*ASSIGNMENT:* Arrange the rows below as a numbered list, starting at the line containing "Measure the distance between" and ending at the line containing "Identify the location of wooden", with both of those lines included and any blank lines omitted.

[Dataset entries]
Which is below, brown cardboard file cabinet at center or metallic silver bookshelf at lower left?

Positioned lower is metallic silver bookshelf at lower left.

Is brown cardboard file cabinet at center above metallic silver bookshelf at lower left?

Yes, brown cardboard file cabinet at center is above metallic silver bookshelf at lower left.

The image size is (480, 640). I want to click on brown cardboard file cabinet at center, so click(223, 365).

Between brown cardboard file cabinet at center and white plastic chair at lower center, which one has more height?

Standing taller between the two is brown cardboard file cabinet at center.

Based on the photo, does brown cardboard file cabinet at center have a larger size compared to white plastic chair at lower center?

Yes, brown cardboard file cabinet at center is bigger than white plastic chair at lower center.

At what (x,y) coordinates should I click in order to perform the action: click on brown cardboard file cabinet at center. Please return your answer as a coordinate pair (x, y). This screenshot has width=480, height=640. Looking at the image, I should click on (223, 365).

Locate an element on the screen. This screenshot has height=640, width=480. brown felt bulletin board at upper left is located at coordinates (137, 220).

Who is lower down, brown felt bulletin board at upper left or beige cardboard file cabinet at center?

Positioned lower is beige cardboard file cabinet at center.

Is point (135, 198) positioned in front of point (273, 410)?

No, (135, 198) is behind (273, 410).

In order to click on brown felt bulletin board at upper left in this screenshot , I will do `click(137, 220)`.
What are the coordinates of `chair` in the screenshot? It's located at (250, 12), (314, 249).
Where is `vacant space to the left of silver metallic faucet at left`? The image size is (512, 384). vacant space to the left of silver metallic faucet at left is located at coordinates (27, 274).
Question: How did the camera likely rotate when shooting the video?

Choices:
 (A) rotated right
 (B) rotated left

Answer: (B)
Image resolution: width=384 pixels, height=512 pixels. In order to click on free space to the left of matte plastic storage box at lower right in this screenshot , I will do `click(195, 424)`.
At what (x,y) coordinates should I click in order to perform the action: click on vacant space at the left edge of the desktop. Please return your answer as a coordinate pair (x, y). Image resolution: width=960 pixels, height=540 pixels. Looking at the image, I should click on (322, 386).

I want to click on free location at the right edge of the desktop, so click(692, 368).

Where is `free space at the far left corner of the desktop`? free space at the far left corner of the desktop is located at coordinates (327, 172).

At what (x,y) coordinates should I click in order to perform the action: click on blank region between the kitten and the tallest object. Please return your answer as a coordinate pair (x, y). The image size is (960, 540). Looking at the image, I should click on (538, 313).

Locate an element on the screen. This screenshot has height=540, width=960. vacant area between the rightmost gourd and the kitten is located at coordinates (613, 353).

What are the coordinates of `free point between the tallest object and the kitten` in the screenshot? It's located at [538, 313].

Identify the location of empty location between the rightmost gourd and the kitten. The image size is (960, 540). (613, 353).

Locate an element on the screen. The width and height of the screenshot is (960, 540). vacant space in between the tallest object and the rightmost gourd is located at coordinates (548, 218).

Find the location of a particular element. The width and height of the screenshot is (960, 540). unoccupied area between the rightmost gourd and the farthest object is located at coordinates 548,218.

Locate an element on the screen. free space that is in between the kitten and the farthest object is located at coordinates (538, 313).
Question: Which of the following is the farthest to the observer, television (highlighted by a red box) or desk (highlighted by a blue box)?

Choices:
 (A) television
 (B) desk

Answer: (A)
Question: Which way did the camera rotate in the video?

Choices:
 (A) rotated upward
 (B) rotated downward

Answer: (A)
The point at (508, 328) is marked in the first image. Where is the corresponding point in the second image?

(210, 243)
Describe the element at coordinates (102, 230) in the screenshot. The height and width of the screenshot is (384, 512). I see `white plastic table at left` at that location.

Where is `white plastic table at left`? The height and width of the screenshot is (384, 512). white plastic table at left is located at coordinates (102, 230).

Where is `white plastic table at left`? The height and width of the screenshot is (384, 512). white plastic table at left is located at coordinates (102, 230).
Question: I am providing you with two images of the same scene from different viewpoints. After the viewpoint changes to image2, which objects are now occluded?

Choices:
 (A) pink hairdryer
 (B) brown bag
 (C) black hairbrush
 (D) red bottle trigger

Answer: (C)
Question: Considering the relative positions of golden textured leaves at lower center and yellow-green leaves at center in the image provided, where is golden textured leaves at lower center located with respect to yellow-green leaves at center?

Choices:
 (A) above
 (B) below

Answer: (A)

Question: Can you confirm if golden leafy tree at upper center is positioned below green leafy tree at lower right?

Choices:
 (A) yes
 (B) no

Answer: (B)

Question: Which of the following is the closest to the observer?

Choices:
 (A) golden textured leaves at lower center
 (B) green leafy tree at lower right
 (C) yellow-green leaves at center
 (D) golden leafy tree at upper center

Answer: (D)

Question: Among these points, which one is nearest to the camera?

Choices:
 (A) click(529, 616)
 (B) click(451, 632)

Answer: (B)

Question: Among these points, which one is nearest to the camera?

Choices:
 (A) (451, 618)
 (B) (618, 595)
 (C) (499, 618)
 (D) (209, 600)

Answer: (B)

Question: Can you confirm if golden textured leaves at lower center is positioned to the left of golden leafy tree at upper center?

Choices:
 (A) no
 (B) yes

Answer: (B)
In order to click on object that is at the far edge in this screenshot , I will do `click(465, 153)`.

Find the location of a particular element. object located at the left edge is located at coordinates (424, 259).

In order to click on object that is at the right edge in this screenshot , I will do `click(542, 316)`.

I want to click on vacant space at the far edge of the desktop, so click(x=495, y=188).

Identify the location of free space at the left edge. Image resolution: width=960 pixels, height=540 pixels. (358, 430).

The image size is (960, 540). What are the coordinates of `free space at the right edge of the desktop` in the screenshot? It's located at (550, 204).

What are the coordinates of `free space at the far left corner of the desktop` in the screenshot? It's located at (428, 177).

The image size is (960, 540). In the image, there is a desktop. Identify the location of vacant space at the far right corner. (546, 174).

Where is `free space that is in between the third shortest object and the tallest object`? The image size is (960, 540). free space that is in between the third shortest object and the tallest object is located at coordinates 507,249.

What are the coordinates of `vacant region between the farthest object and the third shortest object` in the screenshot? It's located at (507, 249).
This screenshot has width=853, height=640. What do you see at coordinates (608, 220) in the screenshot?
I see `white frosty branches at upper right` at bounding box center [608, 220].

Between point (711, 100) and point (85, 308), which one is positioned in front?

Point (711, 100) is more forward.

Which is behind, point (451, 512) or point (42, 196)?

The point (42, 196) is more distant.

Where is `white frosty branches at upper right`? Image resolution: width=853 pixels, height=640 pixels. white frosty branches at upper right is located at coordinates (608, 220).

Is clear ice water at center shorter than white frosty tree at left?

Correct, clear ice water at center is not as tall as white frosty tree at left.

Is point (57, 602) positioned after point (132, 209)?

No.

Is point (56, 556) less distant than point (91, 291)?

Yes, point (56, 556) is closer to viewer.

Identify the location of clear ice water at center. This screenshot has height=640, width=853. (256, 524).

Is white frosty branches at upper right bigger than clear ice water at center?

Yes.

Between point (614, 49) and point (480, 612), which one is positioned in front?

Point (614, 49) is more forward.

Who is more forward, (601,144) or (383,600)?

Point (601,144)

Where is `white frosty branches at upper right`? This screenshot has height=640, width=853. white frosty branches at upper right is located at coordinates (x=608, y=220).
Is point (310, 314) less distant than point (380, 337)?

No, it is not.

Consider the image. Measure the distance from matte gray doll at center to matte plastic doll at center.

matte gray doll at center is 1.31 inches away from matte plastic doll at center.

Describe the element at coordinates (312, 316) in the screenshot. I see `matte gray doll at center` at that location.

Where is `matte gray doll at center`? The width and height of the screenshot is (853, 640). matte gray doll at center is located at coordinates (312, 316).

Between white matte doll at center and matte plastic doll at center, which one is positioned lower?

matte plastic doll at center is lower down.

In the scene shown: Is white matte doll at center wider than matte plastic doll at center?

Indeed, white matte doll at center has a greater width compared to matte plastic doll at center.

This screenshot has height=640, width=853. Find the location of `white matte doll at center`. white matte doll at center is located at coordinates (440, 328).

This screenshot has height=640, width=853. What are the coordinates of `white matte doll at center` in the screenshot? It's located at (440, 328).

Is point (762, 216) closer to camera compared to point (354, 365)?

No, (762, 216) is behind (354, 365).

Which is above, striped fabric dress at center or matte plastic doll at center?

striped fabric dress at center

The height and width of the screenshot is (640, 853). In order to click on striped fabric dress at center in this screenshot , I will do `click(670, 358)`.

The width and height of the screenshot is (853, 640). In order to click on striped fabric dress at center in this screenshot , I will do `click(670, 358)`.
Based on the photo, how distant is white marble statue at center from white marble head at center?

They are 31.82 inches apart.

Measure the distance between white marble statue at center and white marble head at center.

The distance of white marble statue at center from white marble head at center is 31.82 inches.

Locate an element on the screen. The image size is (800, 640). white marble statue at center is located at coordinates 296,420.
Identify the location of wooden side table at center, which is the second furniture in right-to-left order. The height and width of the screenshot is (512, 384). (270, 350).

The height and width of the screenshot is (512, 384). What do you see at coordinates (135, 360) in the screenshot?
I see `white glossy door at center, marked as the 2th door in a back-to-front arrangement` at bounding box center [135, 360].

*TASK RESPONSE:*
1. Measure the distance between white marble statue at center and white marble head at center.
2. The distance of white marble statue at center from white marble head at center is 31.82 inches.
3. Locate an element on the screen. The image size is (800, 640). white marble statue at center is located at coordinates 296,420.
4. Identify the location of wooden side table at center, which is the second furniture in right-to-left order. The height and width of the screenshot is (512, 384). (270, 350).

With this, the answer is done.